EXERCISE DETAILS
The task calls for an exact copy of the records, without any images.

SOURCE INFORMATION

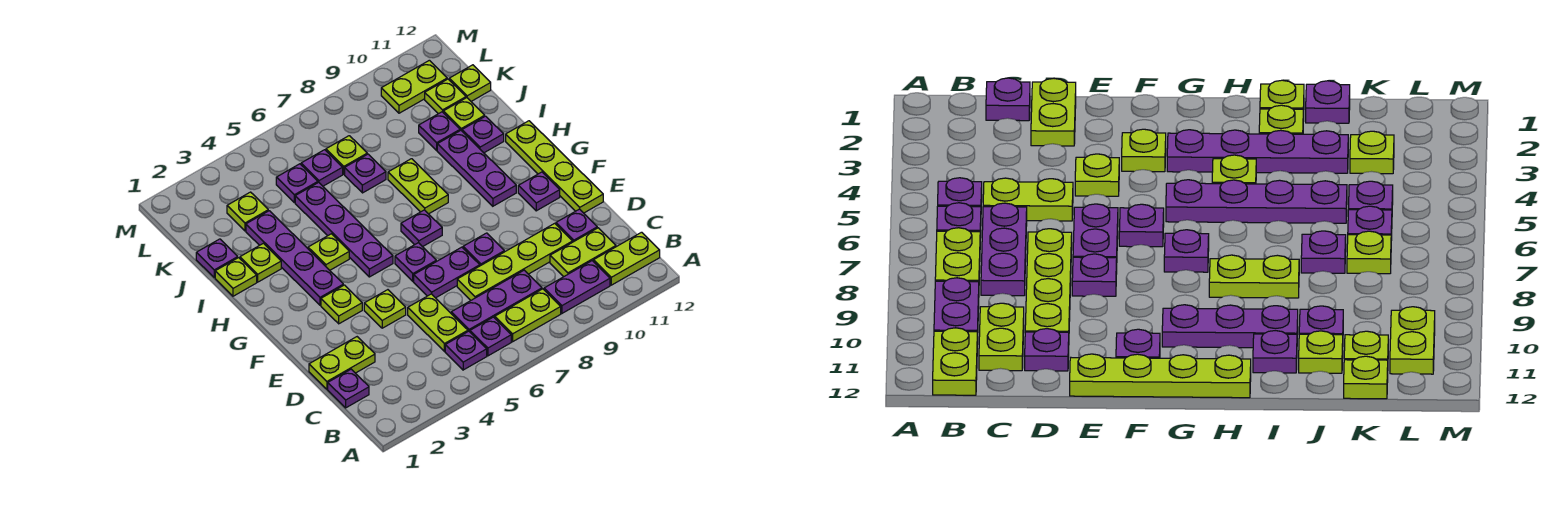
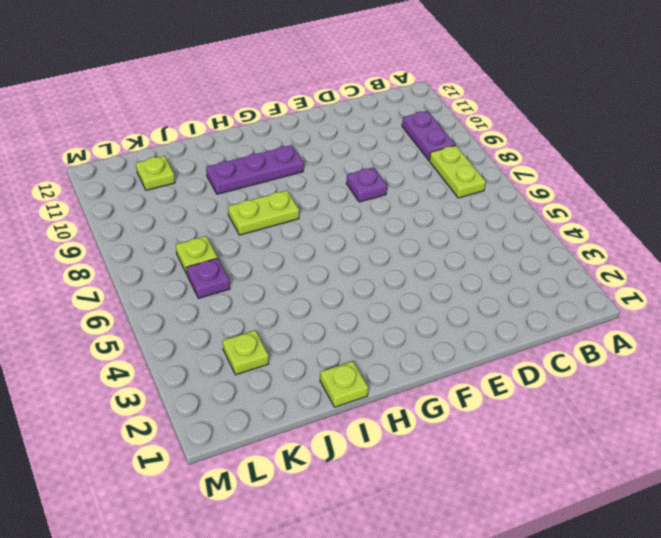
none -> purple plate B5 level 1
none -> purple plate B6 level 1
none -> lime plate B11:B12 level 1
none -> purple plate C1 level 1

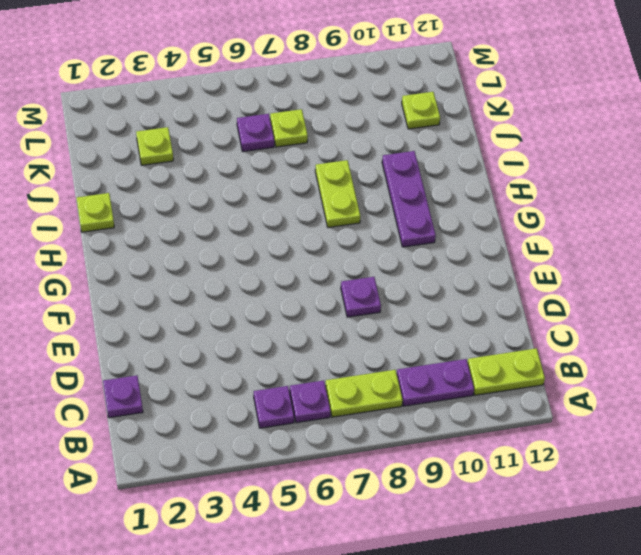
none -> lime plate C5:D5 level 1
none -> purple plate C6:C8 level 1
none -> lime plate C10:C11 level 1
none -> lime plate D1:D2 level 1

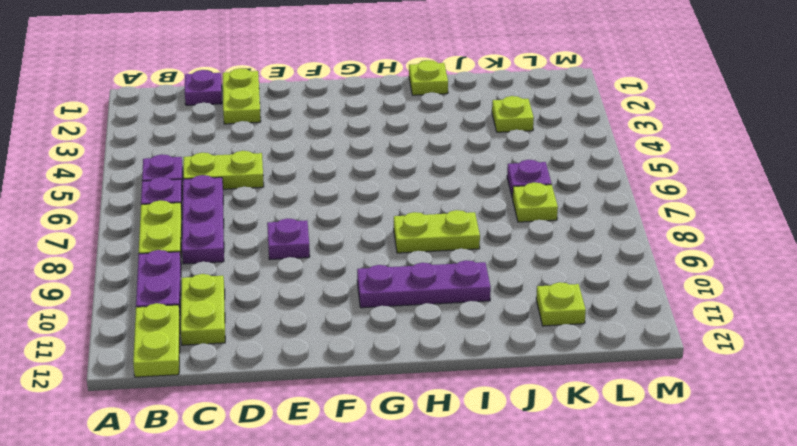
none -> lime plate D7:D10 level 1
none -> purple plate D11 level 1
none -> lime plate E4 level 1
none -> purple plate E6:E7 level 1

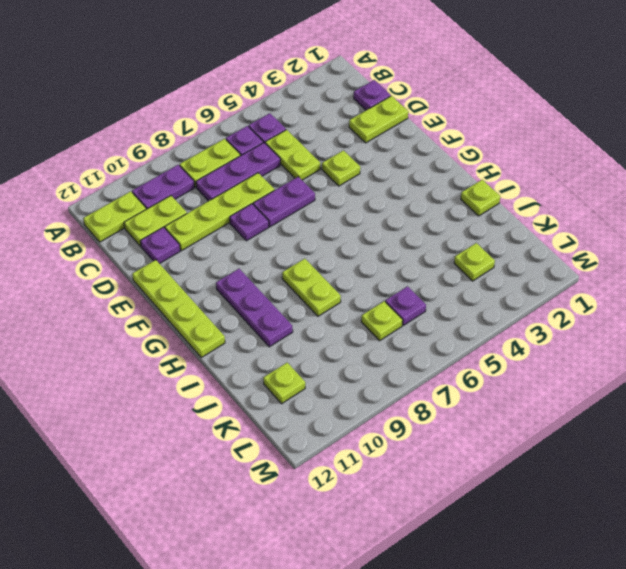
none -> lime plate F3 level 1
none -> purple plate F6 level 1
none -> purple plate F11 level 1
none -> purple plate G3:J3 level 1

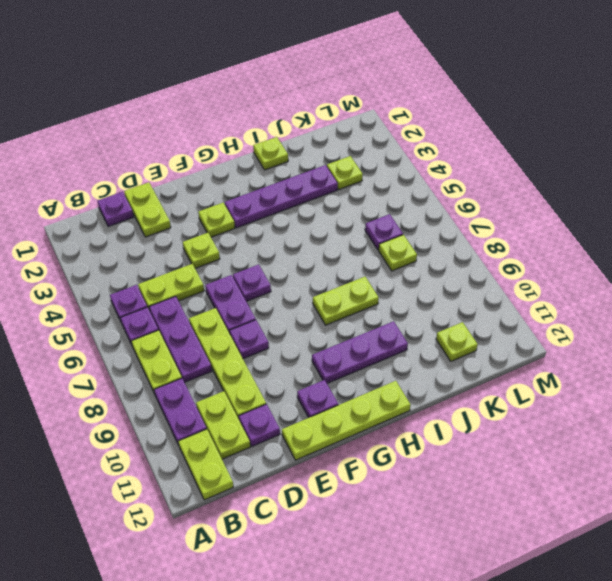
none -> purple plate G5:J5 level 1
none -> purple plate G7 level 1
none -> lime plate H4 level 1
none -> lime plate I2 level 1

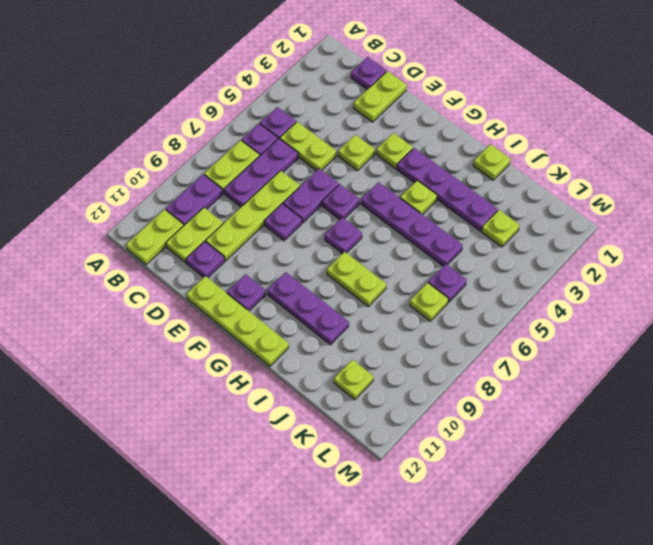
none -> lime plate I2 level 1
none -> purple plate I11 level 1
none -> purple plate J1 level 1
none -> purple plate J7 level 1

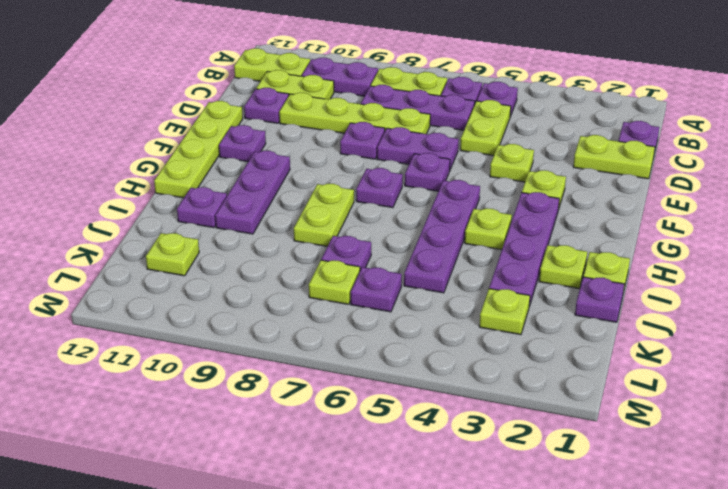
none -> purple plate J10 level 1
none -> lime plate J11 level 1
none -> purple plate K5 level 1
none -> lime plate K12 level 1

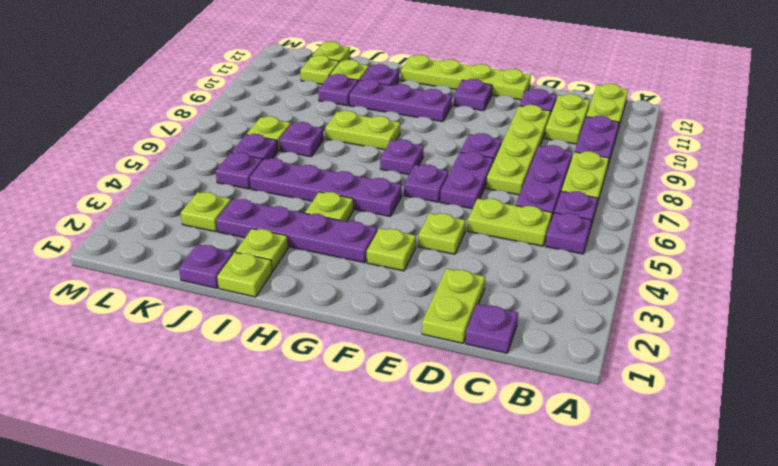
none -> lime plate L10:L11 level 1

YOUR SOLUTION
none -> purple plate B5 level 1
none -> purple plate B6 level 1
none -> lime plate B11:B12 level 1
none -> purple plate C1 level 1

none -> lime plate C5:D5 level 1
none -> purple plate C6:C8 level 1
none -> lime plate C10:C11 level 1
none -> lime plate D1:D2 level 1

none -> lime plate D7:D10 level 1
none -> purple plate D11 level 1
none -> lime plate E4 level 1
none -> purple plate E6:E7 level 1

none -> lime plate F3 level 1
none -> purple plate F6 level 1
none -> purple plate F11 level 1
none -> purple plate G3:J3 level 1

none -> purple plate G5:J5 level 1
none -> purple plate G7 level 1
none -> lime plate H4 level 1
none -> lime plate I2 level 1

none -> lime plate I2 level 1
none -> purple plate I11 level 1
none -> purple plate J1 level 1
none -> purple plate J7 level 1

none -> purple plate J10 level 1
none -> lime plate J11 level 1
none -> purple plate K5 level 1
none -> lime plate K12 level 1

none -> lime plate L10:L11 level 1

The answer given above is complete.